** Opening COLLECTED MATERIAL block **
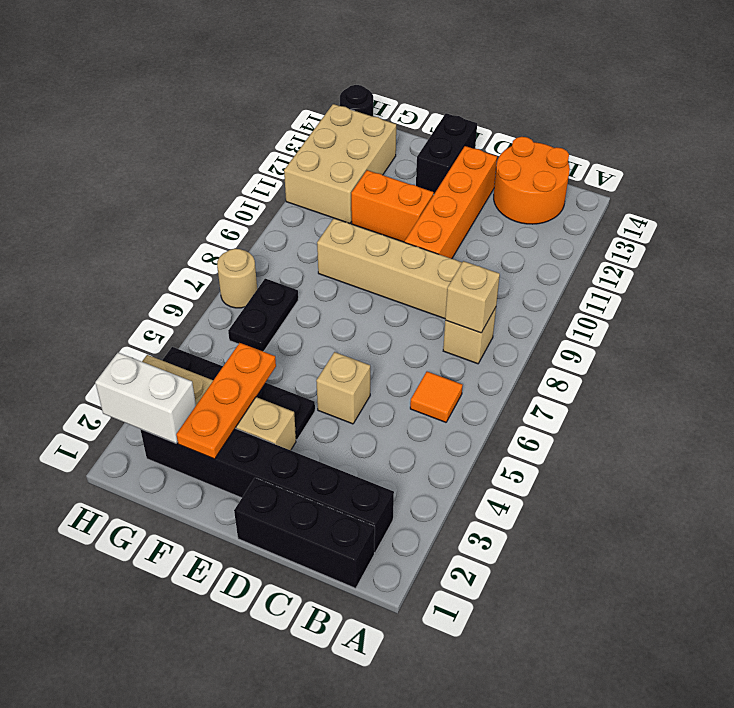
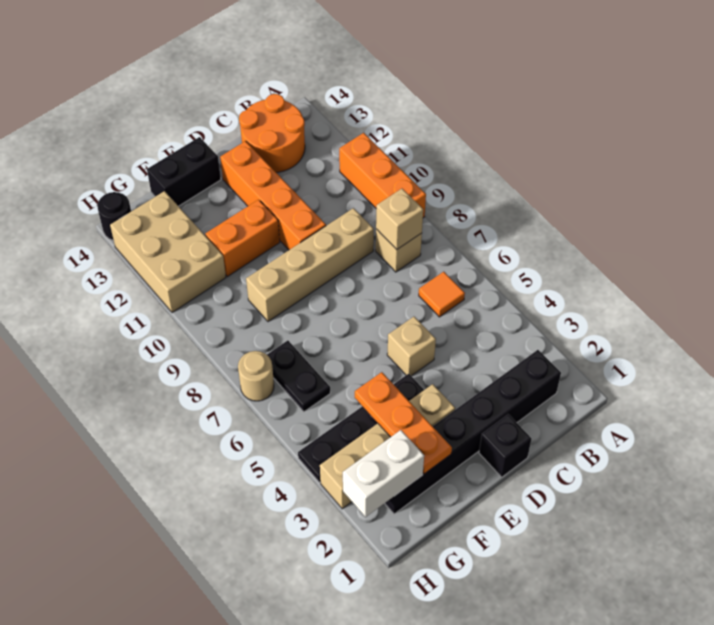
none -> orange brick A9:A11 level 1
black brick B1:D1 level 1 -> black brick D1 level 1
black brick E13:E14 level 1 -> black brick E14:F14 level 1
** Closing COLLECTED MATERIAL block **
● WHAT IS NEEDED
State the number of lines above that hold the string "black", with nothing added.

● REPLY
2